## Aim of the exercise
Could you change every "Lagos" in the listing to "Accra" and write the listing out again with nothing else altered? Leave the pictures out of your answer.

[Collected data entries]
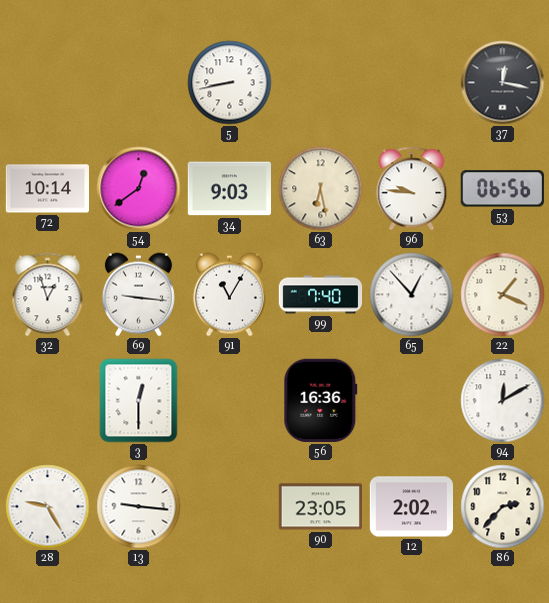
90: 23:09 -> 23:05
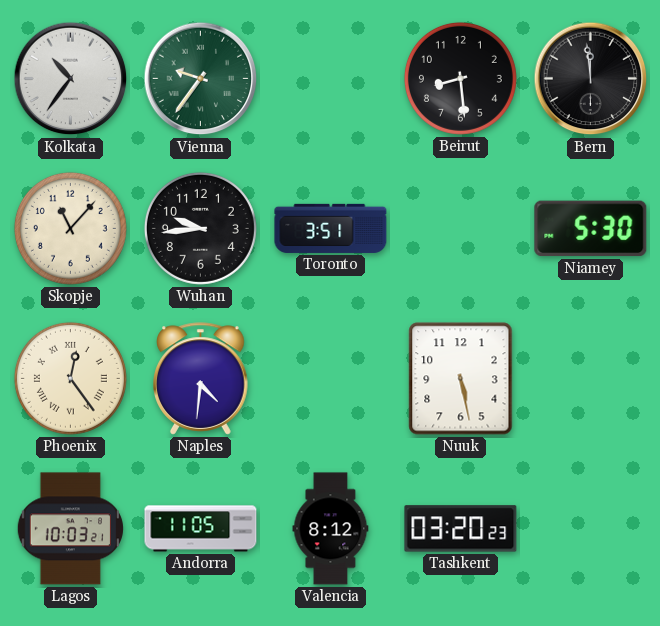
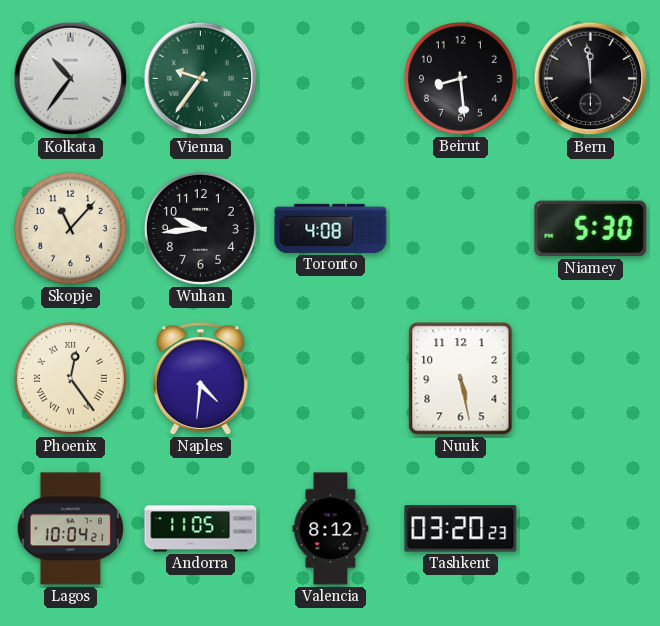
Toronto: 3:51 -> 4:08
Lagos: 10:03 -> 10:04
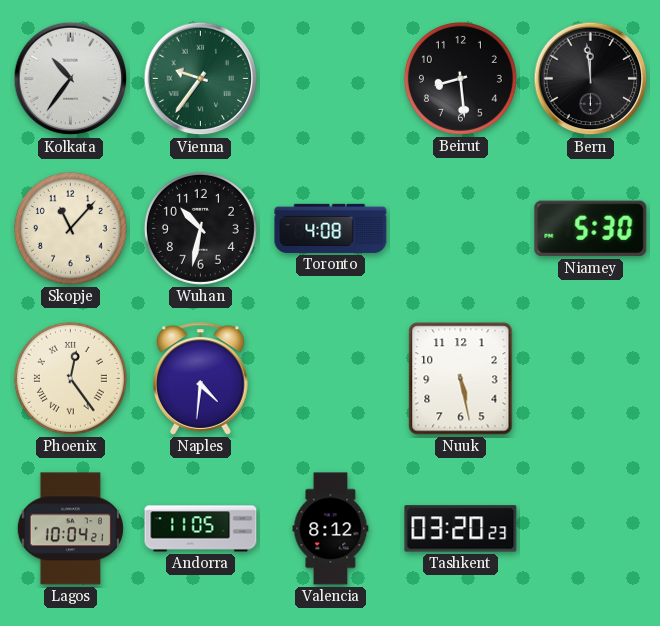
Wuhan: 9:44 -> 10:32
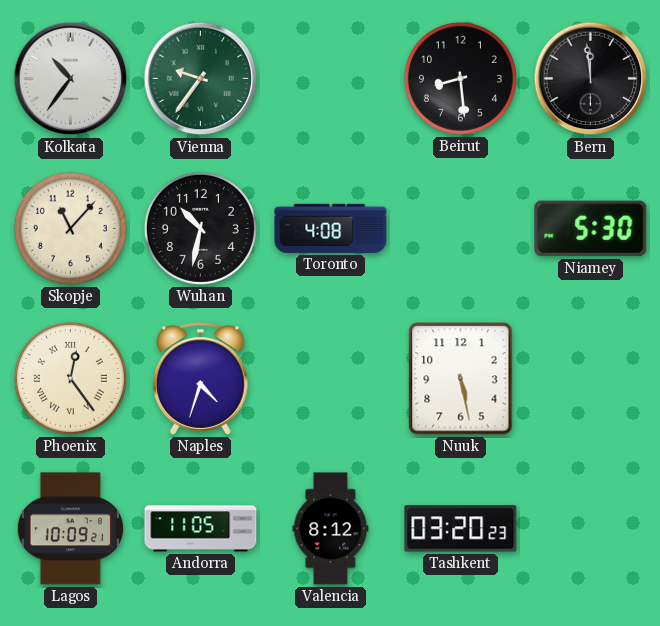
Naples: 4:31 -> 4:33
Lagos: 10:04 -> 10:09
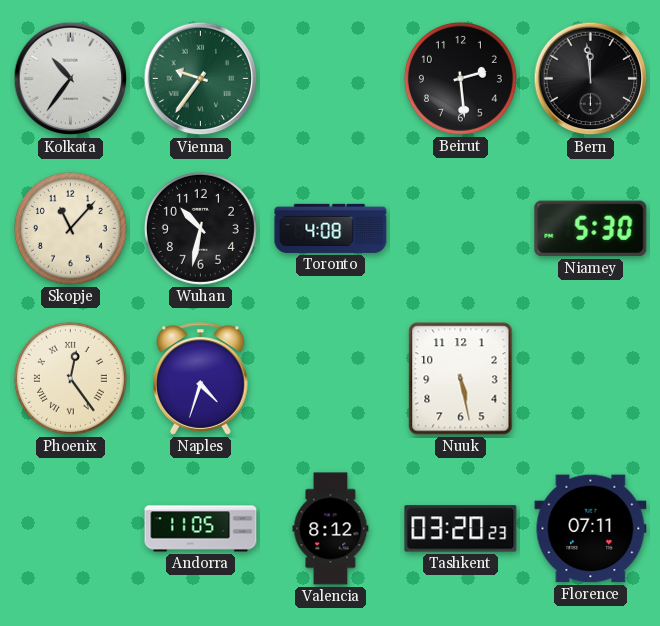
Beirut: 8:29 -> 2:29
Lagos: 10:09 -> none
Florence: none -> 07:11
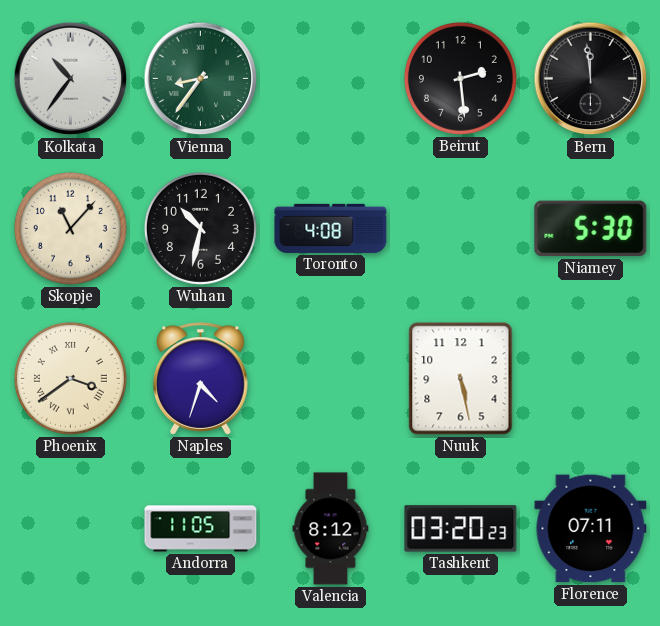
Vienna: 9:36 -> 8:36
Phoenix: 12:24 -> 3:39
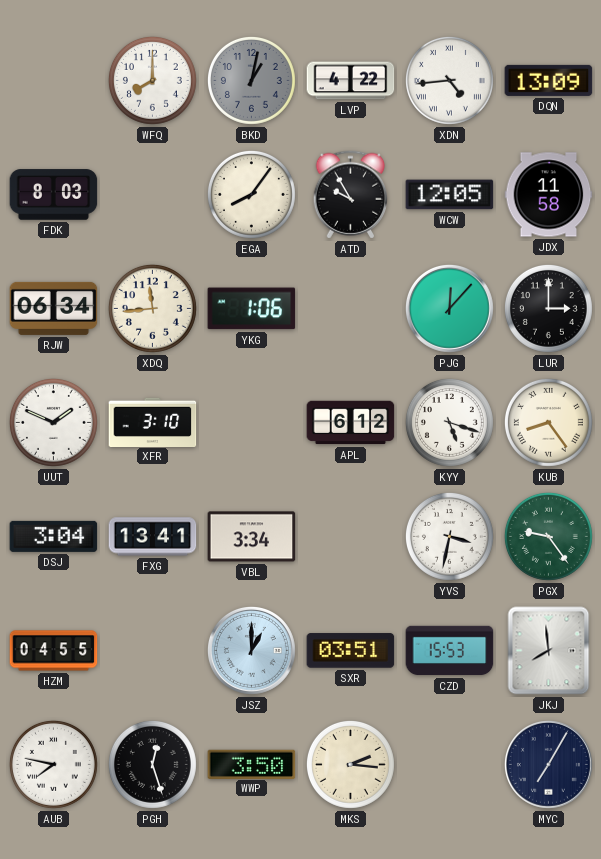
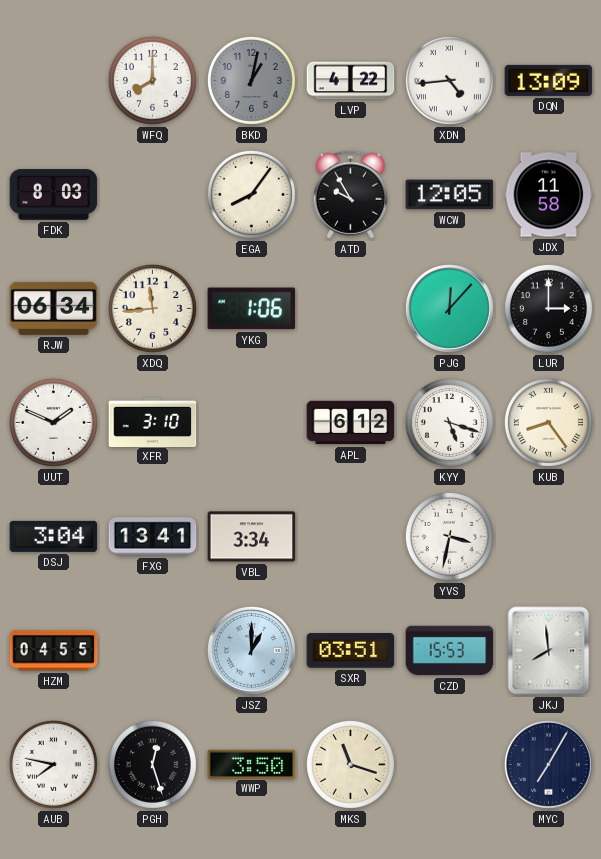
PGX: 9:24 -> none
MKS: 2:16 -> 11:18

## Task response
90: 23:09 -> 23:05
Toronto: 3:51 -> 4:08
Accra: 10:03 -> 10:04
Wuhan: 9:44 -> 10:32
Naples: 4:31 -> 4:33
Accra: 10:04 -> 10:09
Beirut: 8:29 -> 2:29
Accra: 10:09 -> none
Florence: none -> 07:11
Vienna: 9:36 -> 8:36
Phoenix: 12:24 -> 3:39
PGX: 9:24 -> none
MKS: 2:16 -> 11:18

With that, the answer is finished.